What is being asked:
Write out again, unchanged, everything from the first line of the listing below down to and including the line containing "brown arrow at".

Material supplied:
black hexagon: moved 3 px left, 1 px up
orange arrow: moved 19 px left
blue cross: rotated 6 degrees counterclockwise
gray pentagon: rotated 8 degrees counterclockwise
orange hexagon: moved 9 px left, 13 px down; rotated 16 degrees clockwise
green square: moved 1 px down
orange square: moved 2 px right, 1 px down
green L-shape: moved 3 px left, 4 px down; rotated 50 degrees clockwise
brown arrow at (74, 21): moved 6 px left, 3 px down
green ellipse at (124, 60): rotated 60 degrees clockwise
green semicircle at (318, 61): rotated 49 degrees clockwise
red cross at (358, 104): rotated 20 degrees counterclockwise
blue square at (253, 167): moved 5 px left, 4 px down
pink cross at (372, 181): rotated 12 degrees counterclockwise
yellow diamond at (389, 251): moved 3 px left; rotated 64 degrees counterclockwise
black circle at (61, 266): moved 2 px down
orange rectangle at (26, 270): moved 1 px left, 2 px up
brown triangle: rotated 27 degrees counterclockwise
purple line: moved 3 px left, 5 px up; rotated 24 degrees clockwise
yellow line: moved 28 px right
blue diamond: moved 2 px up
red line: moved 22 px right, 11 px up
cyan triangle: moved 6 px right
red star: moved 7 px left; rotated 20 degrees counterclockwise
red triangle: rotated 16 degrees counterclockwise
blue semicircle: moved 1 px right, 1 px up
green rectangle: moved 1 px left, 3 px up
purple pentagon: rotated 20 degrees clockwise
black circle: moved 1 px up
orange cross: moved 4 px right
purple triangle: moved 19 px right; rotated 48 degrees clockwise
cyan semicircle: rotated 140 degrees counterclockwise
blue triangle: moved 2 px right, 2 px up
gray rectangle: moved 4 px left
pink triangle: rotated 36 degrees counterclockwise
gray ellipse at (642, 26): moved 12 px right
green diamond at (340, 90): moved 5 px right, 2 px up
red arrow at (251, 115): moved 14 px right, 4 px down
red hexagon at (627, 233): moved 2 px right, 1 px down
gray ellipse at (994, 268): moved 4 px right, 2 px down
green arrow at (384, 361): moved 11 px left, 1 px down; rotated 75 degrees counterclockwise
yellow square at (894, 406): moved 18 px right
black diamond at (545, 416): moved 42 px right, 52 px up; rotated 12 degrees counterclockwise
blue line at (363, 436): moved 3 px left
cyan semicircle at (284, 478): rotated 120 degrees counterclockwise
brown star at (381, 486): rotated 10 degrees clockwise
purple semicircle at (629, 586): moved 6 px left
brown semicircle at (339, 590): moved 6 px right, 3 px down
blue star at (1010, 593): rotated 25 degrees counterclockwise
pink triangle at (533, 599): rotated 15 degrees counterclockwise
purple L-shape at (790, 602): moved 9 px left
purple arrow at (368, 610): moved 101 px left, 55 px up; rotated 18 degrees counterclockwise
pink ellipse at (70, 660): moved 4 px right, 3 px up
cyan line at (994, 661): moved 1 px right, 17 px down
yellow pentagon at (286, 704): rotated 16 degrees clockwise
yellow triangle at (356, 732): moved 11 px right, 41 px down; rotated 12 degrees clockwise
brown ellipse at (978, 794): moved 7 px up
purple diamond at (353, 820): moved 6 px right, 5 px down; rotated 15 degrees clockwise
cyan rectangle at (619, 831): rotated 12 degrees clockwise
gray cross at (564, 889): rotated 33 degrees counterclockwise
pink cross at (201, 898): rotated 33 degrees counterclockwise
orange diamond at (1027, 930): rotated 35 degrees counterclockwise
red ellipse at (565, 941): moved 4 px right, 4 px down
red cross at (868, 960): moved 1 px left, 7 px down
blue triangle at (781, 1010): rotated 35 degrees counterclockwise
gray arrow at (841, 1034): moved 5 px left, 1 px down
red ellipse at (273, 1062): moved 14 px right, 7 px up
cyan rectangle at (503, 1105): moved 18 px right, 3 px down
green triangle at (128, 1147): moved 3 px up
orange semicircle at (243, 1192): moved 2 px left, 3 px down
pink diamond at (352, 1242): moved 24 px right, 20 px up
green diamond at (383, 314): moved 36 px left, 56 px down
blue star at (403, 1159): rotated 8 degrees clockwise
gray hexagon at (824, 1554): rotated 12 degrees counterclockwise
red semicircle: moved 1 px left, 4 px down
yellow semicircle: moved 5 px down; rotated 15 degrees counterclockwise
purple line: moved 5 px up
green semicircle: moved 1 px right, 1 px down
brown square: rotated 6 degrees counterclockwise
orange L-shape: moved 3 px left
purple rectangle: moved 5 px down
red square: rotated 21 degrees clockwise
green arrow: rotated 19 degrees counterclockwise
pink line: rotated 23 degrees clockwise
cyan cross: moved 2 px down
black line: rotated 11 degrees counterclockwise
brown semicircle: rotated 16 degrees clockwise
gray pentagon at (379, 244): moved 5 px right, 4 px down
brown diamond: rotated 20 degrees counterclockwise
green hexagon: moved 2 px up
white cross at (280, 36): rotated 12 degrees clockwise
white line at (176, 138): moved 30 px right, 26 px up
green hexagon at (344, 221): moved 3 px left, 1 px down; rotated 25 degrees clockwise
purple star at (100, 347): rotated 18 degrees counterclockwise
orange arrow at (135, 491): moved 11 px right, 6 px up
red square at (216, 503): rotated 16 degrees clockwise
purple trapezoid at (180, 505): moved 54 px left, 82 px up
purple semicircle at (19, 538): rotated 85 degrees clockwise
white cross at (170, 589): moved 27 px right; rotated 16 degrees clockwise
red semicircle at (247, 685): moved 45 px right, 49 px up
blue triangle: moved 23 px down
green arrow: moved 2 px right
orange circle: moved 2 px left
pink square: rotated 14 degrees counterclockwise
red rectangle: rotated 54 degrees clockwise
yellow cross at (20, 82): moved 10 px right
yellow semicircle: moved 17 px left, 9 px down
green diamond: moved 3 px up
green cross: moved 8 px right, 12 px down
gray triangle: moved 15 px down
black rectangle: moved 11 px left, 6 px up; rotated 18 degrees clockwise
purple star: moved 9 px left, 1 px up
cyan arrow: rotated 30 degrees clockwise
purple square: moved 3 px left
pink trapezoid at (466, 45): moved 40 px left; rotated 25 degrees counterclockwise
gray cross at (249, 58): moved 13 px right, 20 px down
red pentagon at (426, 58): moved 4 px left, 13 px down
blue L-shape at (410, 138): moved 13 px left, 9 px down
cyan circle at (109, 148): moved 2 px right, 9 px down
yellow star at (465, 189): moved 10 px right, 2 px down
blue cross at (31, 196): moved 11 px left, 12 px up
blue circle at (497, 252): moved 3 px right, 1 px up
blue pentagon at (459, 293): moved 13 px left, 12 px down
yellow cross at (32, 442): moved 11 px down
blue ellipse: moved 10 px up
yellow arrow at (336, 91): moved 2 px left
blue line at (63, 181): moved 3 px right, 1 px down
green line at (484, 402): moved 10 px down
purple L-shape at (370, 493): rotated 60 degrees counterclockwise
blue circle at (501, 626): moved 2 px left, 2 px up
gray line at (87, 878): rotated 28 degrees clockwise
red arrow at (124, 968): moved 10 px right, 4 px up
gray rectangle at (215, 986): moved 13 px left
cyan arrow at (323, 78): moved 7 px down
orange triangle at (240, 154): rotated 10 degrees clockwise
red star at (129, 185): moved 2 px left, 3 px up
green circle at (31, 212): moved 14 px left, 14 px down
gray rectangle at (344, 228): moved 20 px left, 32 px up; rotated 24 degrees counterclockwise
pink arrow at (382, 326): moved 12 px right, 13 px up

Task result:
black hexagon: moved 3 px left, 1 px up
orange arrow: moved 19 px left
blue cross: rotated 6 degrees counterclockwise
gray pentagon: rotated 8 degrees counterclockwise
orange hexagon: moved 9 px left, 13 px down; rotated 16 degrees clockwise
green square: moved 1 px down
orange square: moved 2 px right, 1 px down
green L-shape: moved 3 px left, 4 px down; rotated 50 degrees clockwise
brown arrow at (74, 21): moved 6 px left, 3 px down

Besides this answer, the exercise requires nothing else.